>>>>
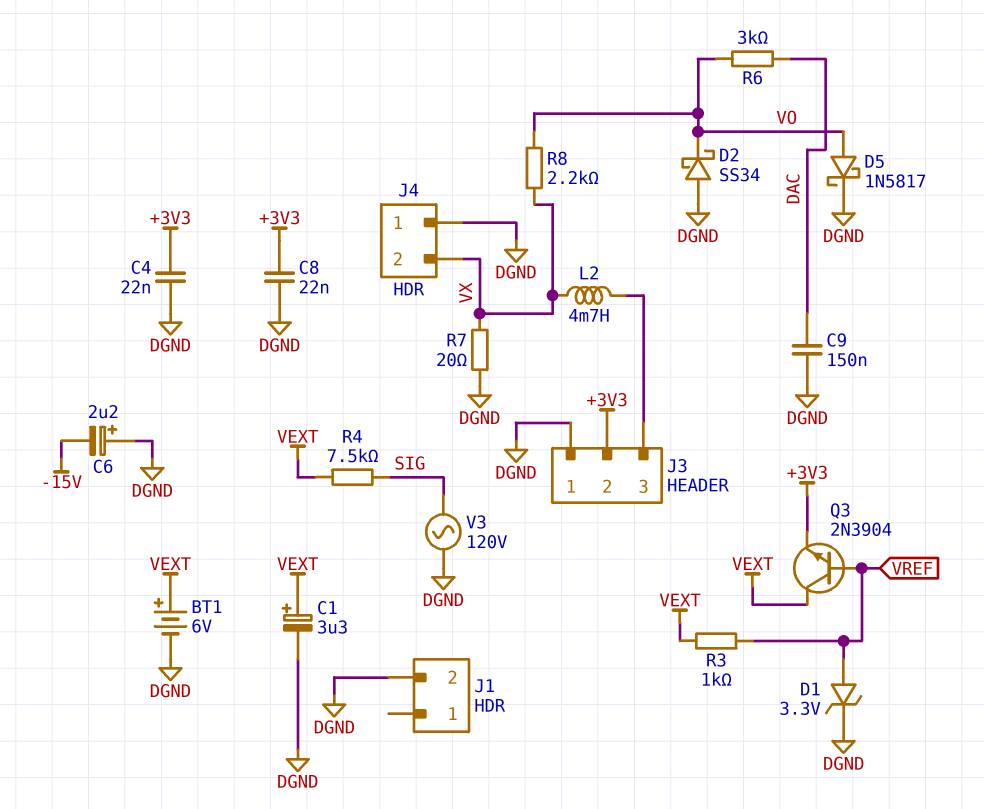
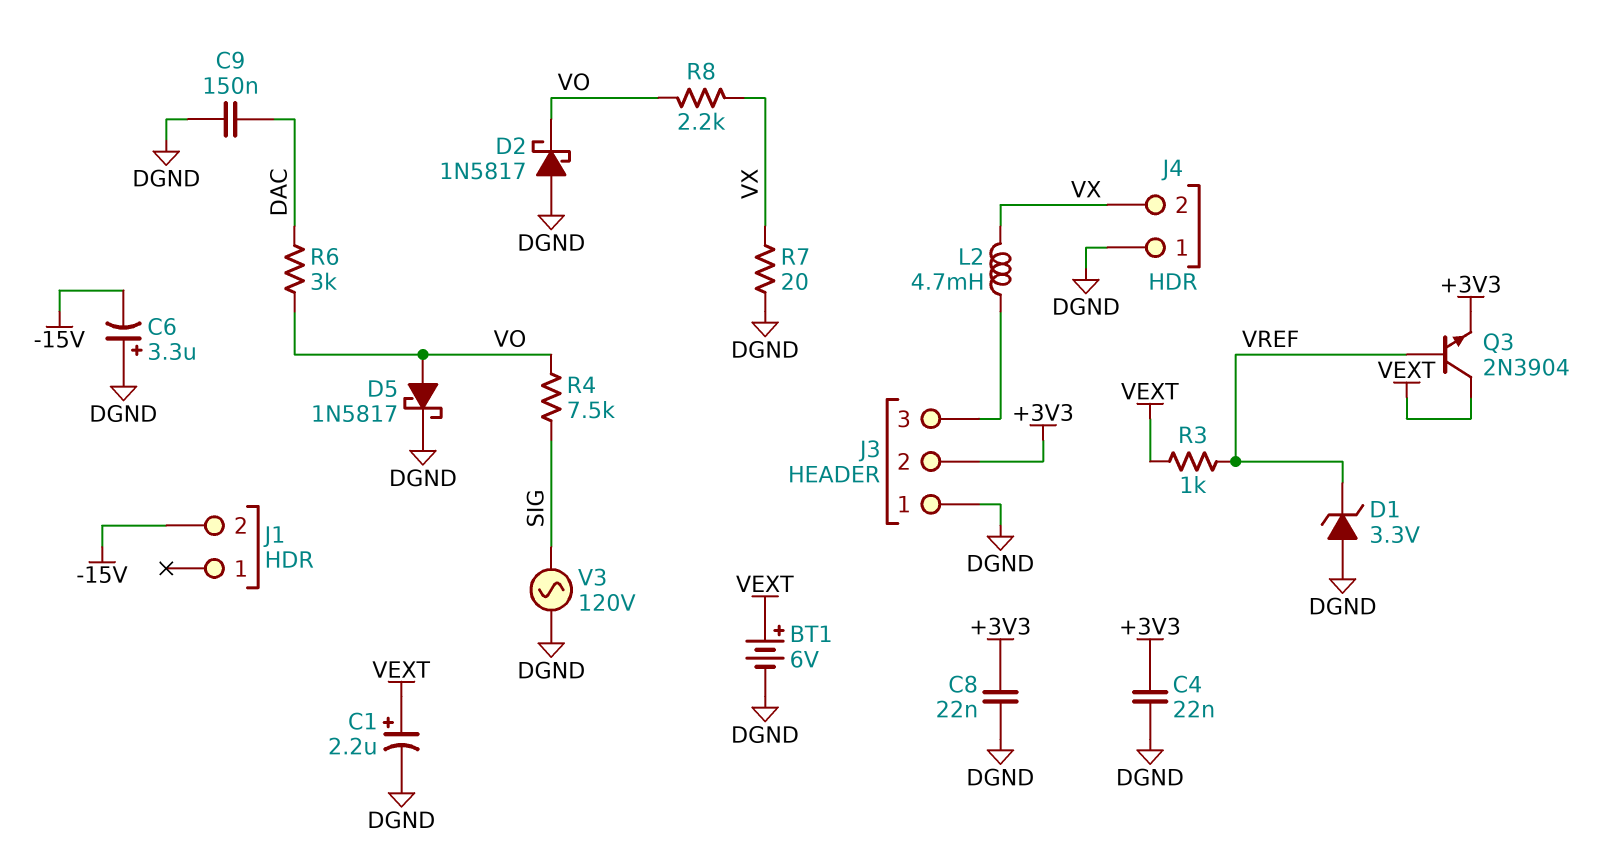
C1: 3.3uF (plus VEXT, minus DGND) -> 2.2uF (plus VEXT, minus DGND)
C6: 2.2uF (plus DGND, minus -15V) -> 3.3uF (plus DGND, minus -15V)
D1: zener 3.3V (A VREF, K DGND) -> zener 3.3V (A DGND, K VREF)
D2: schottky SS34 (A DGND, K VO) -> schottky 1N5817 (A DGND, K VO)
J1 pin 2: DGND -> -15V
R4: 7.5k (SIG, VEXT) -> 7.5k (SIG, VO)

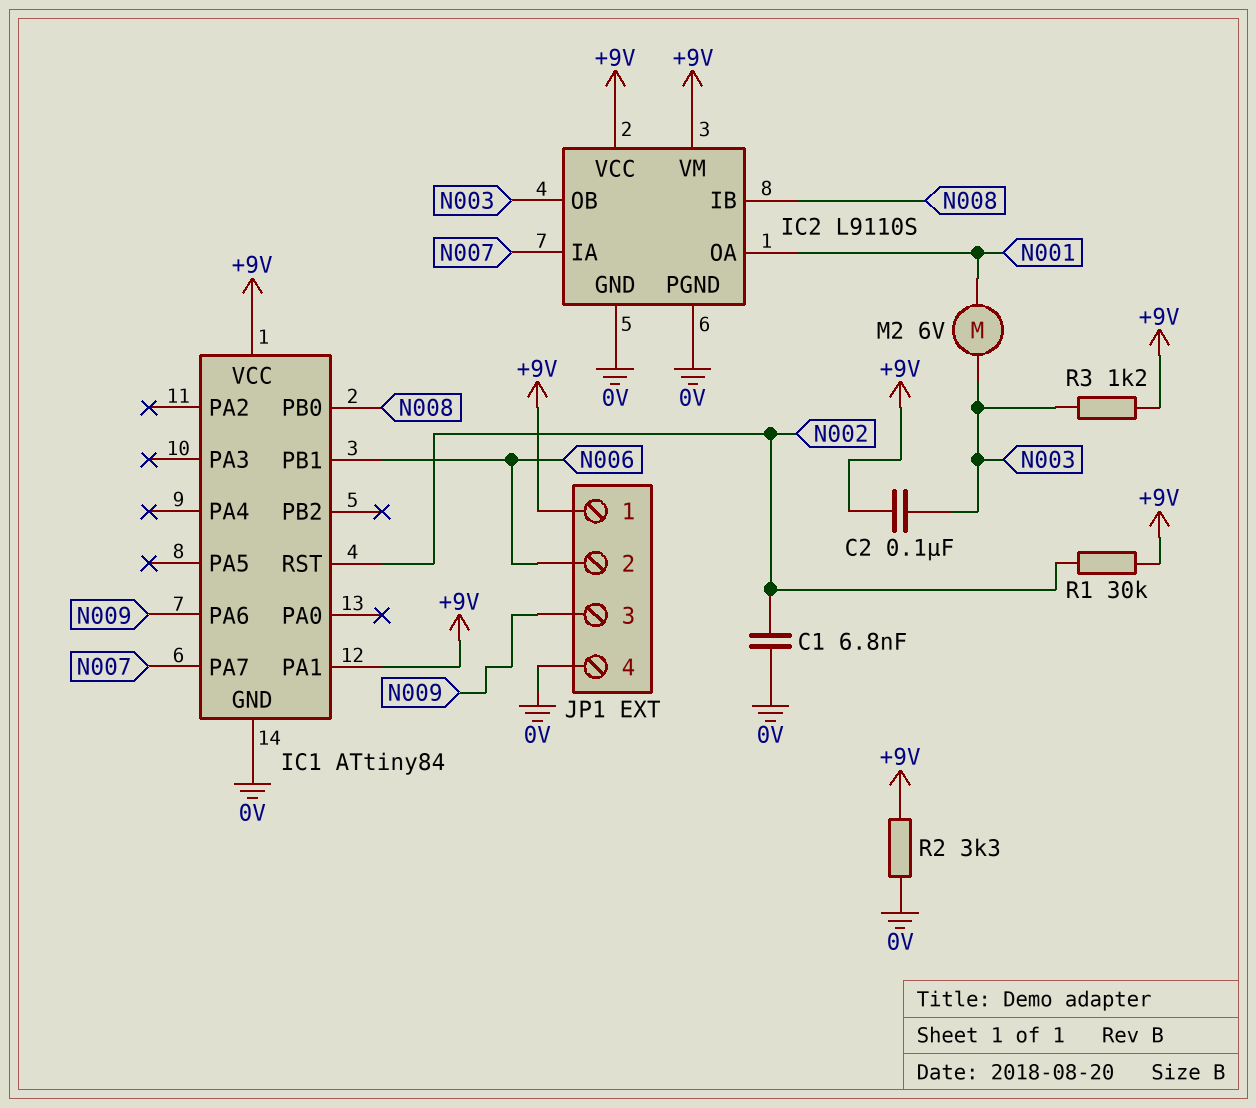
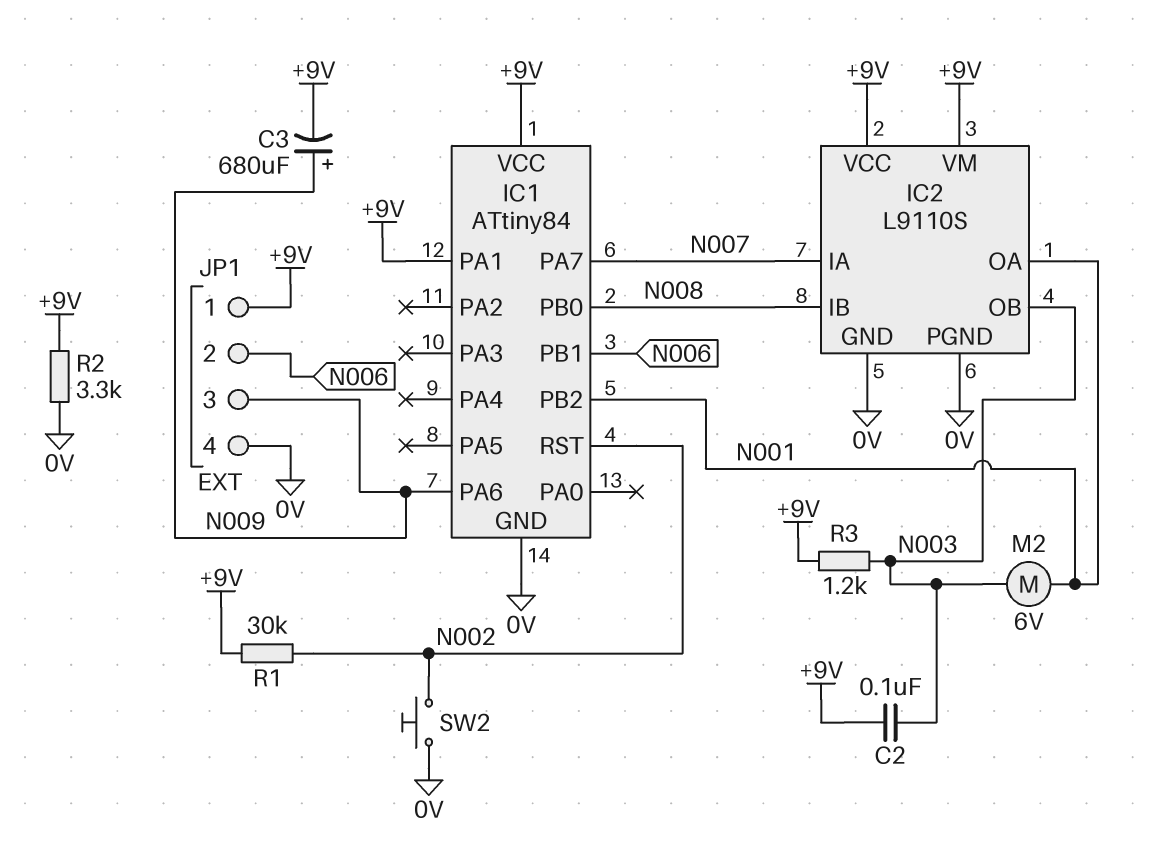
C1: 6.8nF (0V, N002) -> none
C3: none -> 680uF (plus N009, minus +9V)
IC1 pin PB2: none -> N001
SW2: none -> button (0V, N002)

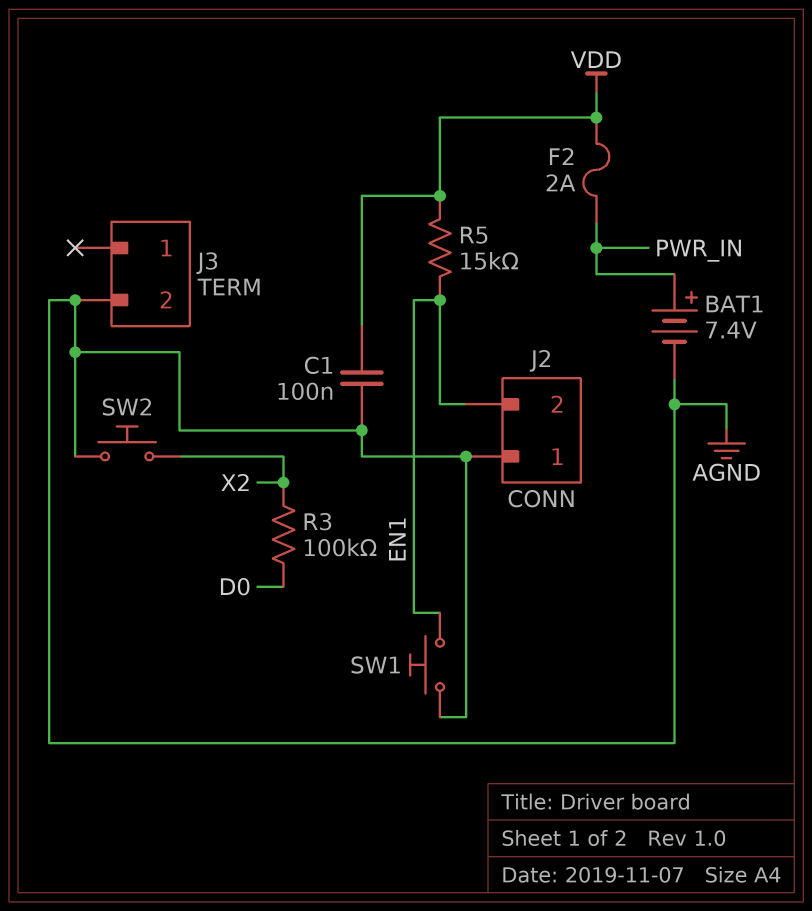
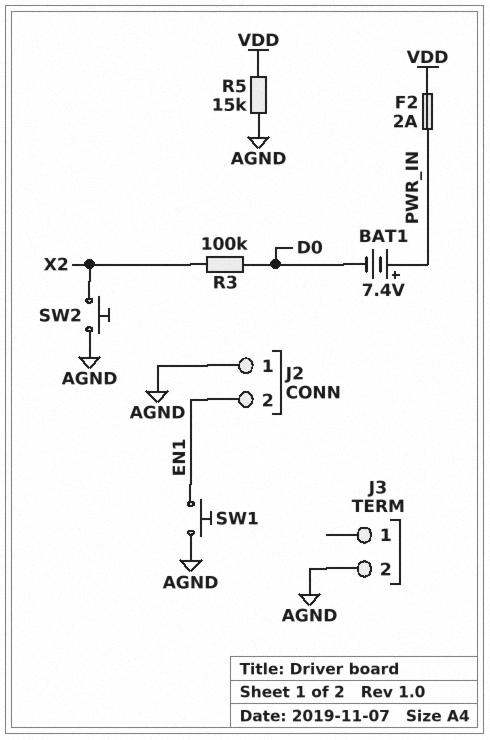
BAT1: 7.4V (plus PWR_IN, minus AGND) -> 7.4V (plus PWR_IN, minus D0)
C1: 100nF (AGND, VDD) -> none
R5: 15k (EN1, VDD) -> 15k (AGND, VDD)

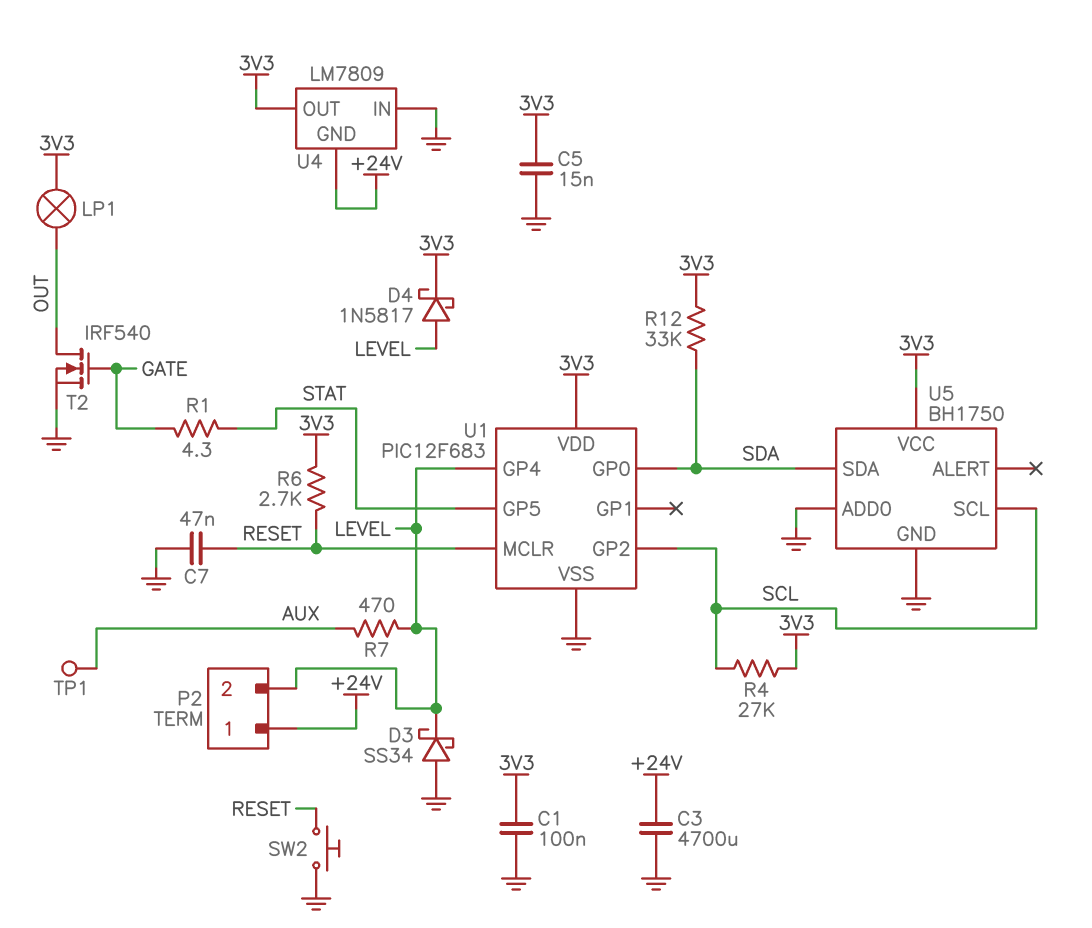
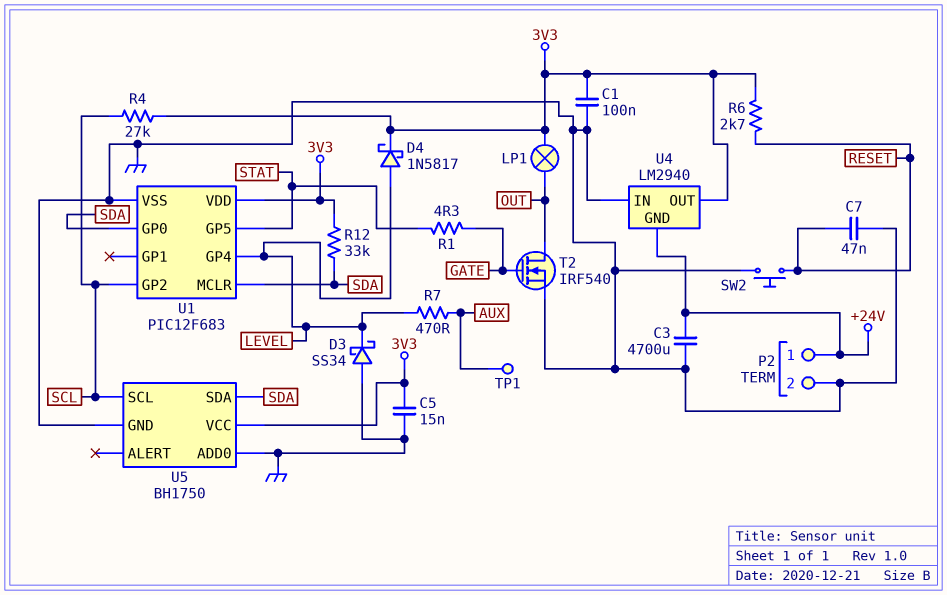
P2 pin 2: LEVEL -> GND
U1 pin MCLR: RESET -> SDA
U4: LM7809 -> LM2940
<<<<
*TASK GOAL*.
Pictures stay out; the data above is to be returned exactly.

*ANSWER BOX*.
C1: 3.3uF (plus VEXT, minus DGND) -> 2.2uF (plus VEXT, minus DGND)
C6: 2.2uF (plus DGND, minus -15V) -> 3.3uF (plus DGND, minus -15V)
D1: zener 3.3V (A VREF, K DGND) -> zener 3.3V (A DGND, K VREF)
D2: schottky SS34 (A DGND, K VO) -> schottky 1N5817 (A DGND, K VO)
J1 pin 2: DGND -> -15V
R4: 7.5k (SIG, VEXT) -> 7.5k (SIG, VO)

C1: 6.8nF (0V, N002) -> none
C3: none -> 680uF (plus N009, minus +9V)
IC1 pin PB2: none -> N001
SW2: none -> button (0V, N002)

BAT1: 7.4V (plus PWR_IN, minus AGND) -> 7.4V (plus PWR_IN, minus D0)
C1: 100nF (AGND, VDD) -> none
R5: 15k (EN1, VDD) -> 15k (AGND, VDD)

P2 pin 2: LEVEL -> GND
U1 pin MCLR: RESET -> SDA
U4: LM7809 -> LM2940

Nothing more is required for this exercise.